**What you will do:**
In the listing below, find each line that holds "book" and list it.
** Opening Given records block **
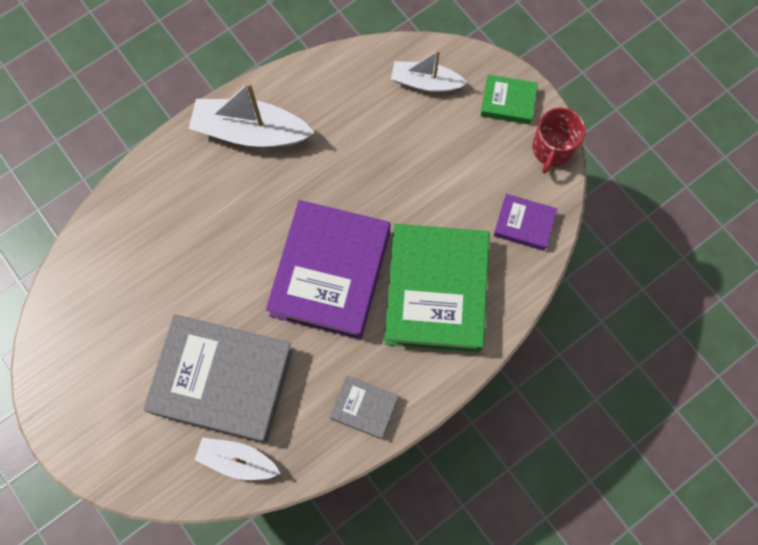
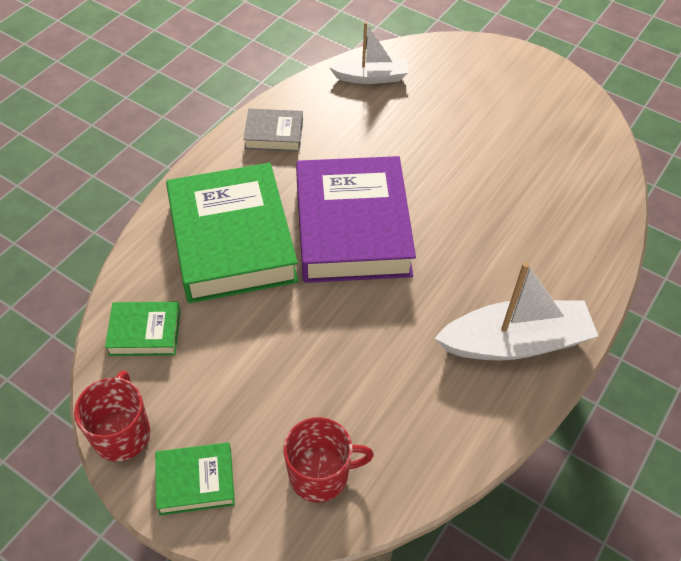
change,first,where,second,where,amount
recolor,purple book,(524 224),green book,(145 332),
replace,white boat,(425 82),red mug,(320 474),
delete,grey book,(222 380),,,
** Closing Given records block **
** Opening Given records block **
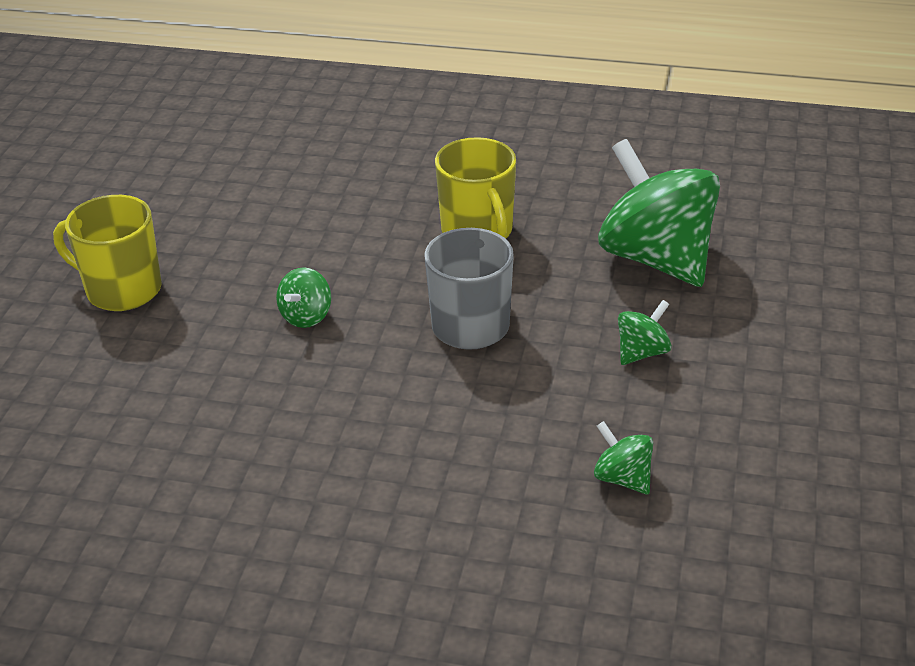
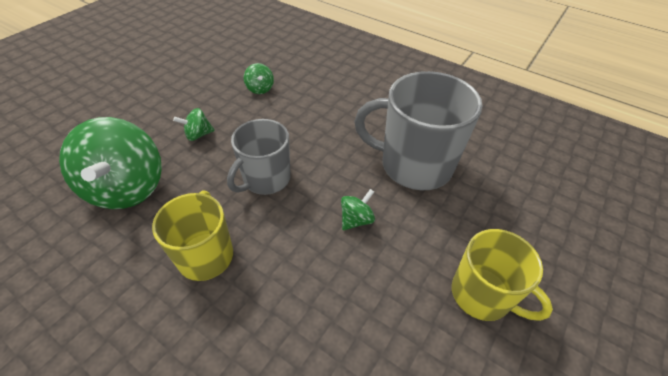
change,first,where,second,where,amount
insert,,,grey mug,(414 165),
** Closing Given records block **
**Answer for the task:**
recolor,purple book,(524 224),green book,(145 332),
delete,grey book,(222 380),,,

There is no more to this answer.